» **Required task**
Return every line of the entries below that contains the string "numericTimeSignature".

» **Records**
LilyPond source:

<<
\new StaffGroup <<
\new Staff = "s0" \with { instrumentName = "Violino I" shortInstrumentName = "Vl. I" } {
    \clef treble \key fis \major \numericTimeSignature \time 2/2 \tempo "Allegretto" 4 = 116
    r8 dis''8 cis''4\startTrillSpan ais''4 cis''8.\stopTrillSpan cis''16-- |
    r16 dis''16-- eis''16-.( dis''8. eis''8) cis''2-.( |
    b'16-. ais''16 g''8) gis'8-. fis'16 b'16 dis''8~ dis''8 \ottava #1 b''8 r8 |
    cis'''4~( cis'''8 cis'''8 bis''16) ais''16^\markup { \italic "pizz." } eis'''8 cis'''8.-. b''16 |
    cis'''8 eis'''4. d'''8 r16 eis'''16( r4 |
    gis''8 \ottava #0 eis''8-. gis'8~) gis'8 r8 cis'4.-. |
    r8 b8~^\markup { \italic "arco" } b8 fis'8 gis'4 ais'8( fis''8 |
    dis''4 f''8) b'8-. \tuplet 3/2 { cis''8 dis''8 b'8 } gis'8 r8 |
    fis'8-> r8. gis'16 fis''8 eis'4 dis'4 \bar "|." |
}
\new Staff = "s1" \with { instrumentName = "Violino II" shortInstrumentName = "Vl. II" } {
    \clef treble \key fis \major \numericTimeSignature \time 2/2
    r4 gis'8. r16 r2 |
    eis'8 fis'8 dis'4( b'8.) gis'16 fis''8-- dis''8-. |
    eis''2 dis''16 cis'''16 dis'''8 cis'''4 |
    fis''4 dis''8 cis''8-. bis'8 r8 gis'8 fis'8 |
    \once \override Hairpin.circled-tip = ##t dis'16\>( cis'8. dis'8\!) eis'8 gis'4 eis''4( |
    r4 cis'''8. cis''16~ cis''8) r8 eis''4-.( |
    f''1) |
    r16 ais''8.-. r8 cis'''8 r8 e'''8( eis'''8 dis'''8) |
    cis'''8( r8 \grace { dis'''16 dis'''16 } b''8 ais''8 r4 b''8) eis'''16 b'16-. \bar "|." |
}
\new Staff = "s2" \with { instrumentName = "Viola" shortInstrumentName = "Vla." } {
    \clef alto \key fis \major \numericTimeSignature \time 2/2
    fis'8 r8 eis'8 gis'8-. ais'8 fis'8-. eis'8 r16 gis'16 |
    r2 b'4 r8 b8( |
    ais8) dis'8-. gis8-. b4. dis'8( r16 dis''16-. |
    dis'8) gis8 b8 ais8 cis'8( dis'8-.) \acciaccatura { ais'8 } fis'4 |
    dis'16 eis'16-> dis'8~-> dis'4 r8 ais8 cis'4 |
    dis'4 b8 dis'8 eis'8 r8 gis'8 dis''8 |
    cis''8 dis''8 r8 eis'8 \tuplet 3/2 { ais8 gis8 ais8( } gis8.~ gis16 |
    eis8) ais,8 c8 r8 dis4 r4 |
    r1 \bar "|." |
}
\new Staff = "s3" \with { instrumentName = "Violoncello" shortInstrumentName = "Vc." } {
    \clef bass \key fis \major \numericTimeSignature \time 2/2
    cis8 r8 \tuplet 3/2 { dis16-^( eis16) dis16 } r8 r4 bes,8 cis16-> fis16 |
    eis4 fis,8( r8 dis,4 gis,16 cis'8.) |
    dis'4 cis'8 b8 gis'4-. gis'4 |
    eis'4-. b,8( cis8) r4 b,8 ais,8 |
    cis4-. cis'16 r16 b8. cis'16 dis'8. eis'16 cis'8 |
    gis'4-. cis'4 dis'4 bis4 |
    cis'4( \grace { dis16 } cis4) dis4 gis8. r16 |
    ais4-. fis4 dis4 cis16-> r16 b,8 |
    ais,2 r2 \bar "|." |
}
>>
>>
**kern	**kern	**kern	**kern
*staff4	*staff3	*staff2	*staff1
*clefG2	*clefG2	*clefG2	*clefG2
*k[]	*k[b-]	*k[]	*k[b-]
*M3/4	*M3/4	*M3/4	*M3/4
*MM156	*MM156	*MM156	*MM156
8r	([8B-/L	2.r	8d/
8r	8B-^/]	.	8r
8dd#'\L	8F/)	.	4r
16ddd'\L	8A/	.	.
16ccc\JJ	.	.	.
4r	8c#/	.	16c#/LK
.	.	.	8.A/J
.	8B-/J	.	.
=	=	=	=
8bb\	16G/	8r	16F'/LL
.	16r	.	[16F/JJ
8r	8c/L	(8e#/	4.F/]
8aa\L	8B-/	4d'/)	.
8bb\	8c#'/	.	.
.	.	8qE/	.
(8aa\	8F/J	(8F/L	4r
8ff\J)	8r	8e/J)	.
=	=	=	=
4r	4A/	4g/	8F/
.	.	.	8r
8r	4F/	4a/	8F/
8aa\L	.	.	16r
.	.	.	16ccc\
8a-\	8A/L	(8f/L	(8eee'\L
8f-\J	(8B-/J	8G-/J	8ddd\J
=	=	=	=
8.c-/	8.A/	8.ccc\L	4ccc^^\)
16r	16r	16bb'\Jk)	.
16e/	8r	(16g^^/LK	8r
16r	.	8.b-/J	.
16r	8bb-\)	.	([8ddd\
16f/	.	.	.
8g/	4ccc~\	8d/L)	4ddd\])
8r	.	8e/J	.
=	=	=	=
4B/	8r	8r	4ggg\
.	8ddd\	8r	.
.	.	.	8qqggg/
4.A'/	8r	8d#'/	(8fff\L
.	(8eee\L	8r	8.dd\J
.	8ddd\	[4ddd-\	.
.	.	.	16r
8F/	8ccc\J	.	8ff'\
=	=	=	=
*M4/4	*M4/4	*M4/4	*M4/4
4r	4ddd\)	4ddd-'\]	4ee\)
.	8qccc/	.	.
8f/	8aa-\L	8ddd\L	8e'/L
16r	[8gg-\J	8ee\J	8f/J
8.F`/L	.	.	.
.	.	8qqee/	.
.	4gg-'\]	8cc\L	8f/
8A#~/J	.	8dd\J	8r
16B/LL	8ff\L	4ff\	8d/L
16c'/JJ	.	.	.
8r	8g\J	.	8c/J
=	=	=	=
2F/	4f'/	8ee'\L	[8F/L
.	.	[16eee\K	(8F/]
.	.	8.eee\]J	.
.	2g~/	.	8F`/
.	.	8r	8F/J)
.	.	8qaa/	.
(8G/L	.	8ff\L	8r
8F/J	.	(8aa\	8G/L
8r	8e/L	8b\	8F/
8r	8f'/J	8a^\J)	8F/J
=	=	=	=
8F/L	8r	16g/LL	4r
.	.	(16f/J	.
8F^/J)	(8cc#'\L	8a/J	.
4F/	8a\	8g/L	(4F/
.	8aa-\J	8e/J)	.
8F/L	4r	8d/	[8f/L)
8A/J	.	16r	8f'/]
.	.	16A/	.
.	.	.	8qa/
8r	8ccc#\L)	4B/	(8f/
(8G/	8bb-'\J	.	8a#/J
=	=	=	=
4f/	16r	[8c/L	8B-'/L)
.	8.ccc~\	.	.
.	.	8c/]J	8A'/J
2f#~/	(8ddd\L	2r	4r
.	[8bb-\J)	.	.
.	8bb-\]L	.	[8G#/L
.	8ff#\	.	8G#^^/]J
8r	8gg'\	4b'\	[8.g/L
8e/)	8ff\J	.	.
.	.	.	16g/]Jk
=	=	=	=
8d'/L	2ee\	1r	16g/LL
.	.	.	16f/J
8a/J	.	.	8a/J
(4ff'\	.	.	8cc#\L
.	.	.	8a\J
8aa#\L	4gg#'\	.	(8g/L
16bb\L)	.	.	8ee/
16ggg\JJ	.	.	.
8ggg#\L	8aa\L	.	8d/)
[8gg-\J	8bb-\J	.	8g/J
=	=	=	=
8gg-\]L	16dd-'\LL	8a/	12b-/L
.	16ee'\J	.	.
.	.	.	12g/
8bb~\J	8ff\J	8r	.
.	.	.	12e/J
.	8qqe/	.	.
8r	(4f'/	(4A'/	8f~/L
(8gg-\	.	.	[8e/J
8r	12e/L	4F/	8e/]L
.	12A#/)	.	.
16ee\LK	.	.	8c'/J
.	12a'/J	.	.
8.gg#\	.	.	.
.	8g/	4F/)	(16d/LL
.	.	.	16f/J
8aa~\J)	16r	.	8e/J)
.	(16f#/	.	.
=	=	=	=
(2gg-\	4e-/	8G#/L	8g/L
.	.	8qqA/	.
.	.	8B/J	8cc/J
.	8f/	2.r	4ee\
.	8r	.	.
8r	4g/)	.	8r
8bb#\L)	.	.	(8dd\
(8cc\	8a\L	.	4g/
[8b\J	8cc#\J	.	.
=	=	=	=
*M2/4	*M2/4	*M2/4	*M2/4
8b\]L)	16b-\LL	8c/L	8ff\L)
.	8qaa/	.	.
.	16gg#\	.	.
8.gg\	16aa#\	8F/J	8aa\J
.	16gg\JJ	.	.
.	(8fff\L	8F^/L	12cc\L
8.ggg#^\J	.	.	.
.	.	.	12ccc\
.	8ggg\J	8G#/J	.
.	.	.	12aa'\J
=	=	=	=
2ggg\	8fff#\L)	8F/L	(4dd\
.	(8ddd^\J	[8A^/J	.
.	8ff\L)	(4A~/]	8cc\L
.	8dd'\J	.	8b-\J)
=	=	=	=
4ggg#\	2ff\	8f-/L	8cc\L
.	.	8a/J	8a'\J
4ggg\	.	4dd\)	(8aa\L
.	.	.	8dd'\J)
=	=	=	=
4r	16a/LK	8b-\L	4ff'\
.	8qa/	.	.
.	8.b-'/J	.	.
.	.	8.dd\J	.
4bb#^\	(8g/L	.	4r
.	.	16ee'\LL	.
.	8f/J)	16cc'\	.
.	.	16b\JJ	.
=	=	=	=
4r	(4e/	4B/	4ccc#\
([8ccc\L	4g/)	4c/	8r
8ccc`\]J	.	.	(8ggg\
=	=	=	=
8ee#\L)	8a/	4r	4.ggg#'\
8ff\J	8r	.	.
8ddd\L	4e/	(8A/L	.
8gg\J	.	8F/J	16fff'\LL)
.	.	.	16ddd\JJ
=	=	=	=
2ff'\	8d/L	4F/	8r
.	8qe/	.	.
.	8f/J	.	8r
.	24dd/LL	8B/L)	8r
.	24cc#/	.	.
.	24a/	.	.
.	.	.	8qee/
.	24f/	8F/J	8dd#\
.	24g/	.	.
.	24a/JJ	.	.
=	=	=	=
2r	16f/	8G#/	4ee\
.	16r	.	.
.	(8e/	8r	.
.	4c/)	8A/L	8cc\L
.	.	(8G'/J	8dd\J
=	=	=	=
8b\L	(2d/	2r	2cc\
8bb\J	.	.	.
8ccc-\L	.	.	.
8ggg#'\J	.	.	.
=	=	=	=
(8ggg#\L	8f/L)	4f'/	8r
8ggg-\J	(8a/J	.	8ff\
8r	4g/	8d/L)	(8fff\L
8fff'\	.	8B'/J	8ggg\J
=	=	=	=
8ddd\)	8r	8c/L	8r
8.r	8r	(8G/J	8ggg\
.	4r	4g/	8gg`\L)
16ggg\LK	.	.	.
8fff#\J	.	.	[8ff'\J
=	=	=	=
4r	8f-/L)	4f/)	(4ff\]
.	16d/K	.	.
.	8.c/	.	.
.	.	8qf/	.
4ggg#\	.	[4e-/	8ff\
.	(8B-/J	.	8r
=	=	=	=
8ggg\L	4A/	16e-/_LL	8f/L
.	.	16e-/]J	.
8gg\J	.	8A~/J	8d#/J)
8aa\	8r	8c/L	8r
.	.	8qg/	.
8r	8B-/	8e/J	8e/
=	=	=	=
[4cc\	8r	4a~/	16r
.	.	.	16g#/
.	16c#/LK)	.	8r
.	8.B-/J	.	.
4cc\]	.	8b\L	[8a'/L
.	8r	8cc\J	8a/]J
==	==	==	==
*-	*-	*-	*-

» **Complete answer**
    \clef treble \key fis \major \numericTimeSignature \time 2/2 \tempo "Allegretto" 4 = 116
    \clef treble \key fis \major \numericTimeSignature \time 2/2
    \clef alto \key fis \major \numericTimeSignature \time 2/2
    \clef bass \key fis \major \numericTimeSignature \time 2/2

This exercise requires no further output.